Entries taken from a collection:
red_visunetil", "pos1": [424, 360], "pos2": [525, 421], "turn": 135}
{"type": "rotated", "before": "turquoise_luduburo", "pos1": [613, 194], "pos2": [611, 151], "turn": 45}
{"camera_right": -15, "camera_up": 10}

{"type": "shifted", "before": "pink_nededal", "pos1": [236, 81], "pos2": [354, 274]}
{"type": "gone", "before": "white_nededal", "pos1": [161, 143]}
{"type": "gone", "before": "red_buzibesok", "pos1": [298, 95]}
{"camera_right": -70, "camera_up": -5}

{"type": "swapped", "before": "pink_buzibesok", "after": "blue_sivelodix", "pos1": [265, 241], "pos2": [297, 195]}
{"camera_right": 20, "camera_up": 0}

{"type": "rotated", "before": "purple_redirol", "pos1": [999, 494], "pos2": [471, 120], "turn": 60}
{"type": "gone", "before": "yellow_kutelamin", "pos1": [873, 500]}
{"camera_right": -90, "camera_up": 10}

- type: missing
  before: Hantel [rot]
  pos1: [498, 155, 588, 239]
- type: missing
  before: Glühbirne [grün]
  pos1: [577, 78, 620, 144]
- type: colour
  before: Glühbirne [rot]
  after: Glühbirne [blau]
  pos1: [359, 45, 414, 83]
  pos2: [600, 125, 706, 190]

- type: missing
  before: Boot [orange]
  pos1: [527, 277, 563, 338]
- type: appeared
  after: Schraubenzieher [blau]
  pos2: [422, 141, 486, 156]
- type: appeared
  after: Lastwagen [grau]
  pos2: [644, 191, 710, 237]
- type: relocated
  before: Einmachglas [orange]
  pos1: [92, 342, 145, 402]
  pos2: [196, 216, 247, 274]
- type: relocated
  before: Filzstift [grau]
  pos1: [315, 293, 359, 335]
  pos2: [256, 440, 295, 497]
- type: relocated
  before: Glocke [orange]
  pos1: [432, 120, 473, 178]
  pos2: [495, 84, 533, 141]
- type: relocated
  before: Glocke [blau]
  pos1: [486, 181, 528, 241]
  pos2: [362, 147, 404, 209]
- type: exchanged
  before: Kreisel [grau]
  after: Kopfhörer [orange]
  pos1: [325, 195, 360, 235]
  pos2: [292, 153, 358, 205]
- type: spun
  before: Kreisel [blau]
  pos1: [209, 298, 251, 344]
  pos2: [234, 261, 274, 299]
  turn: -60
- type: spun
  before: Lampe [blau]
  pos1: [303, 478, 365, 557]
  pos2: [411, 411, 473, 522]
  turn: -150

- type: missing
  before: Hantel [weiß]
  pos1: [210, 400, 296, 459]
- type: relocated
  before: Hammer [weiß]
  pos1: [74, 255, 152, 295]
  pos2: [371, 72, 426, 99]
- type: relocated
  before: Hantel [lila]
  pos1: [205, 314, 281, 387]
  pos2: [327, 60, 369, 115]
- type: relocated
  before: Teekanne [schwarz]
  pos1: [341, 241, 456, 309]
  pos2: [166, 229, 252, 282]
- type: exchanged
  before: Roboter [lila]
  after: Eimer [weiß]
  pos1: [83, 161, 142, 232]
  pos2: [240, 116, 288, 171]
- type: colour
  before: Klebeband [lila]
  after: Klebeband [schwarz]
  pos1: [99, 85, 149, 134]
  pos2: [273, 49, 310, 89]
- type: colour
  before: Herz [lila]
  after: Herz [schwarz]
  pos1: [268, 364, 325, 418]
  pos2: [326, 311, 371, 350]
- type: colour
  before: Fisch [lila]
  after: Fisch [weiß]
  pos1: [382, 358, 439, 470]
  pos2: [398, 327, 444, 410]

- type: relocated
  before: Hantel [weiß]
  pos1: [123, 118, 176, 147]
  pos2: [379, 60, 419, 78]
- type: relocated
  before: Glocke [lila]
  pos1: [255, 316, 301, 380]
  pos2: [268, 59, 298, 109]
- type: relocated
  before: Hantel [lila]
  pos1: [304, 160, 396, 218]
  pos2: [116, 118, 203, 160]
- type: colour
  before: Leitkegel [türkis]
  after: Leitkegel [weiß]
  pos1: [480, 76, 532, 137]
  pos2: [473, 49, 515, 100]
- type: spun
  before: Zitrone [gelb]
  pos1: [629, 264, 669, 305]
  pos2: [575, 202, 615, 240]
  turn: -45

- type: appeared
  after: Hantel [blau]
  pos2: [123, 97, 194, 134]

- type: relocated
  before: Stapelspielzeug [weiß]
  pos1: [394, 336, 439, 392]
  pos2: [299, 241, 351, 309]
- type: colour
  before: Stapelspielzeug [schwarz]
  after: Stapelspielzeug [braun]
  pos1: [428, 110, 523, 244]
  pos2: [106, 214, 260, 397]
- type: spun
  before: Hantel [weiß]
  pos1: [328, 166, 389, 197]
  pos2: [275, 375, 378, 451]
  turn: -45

▸ **EXERCISE BRIEF**
Copy the lines above that hold the word "Klebeband".

▸ **WRITTEN SOLUTION**
  before: Klebeband [lila]
  after: Klebeband [schwarz]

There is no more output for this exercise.